----- Supplied information

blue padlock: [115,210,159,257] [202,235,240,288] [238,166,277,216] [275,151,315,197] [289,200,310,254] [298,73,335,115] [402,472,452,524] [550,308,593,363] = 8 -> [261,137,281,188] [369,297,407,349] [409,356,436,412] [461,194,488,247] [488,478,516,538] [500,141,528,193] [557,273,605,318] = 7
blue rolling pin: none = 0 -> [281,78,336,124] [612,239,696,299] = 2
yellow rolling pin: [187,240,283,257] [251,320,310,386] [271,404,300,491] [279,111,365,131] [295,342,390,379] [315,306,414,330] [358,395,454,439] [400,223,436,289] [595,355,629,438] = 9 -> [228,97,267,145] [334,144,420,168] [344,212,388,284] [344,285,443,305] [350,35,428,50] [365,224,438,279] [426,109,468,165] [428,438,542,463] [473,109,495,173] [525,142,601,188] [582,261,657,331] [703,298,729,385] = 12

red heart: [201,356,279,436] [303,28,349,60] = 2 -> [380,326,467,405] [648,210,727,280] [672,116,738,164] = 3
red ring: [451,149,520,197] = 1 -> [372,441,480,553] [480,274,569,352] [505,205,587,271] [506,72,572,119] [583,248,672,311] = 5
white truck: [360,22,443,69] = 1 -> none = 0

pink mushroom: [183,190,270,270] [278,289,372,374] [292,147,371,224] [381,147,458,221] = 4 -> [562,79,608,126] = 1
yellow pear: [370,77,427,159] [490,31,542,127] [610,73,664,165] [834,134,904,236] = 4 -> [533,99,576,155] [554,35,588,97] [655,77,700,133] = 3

----------

What to produce —
To complete this exercise, set down every line above exactly once more.

Solution to this problem —
blue padlock: [115,210,159,257] [202,235,240,288] [238,166,277,216] [275,151,315,197] [289,200,310,254] [298,73,335,115] [402,472,452,524] [550,308,593,363] = 8 -> [261,137,281,188] [369,297,407,349] [409,356,436,412] [461,194,488,247] [488,478,516,538] [500,141,528,193] [557,273,605,318] = 7
blue rolling pin: none = 0 -> [281,78,336,124] [612,239,696,299] = 2
yellow rolling pin: [187,240,283,257] [251,320,310,386] [271,404,300,491] [279,111,365,131] [295,342,390,379] [315,306,414,330] [358,395,454,439] [400,223,436,289] [595,355,629,438] = 9 -> [228,97,267,145] [334,144,420,168] [344,212,388,284] [344,285,443,305] [350,35,428,50] [365,224,438,279] [426,109,468,165] [428,438,542,463] [473,109,495,173] [525,142,601,188] [582,261,657,331] [703,298,729,385] = 12

red heart: [201,356,279,436] [303,28,349,60] = 2 -> [380,326,467,405] [648,210,727,280] [672,116,738,164] = 3
red ring: [451,149,520,197] = 1 -> [372,441,480,553] [480,274,569,352] [505,205,587,271] [506,72,572,119] [583,248,672,311] = 5
white truck: [360,22,443,69] = 1 -> none = 0

pink mushroom: [183,190,270,270] [278,289,372,374] [292,147,371,224] [381,147,458,221] = 4 -> [562,79,608,126] = 1
yellow pear: [370,77,427,159] [490,31,542,127] [610,73,664,165] [834,134,904,236] = 4 -> [533,99,576,155] [554,35,588,97] [655,77,700,133] = 3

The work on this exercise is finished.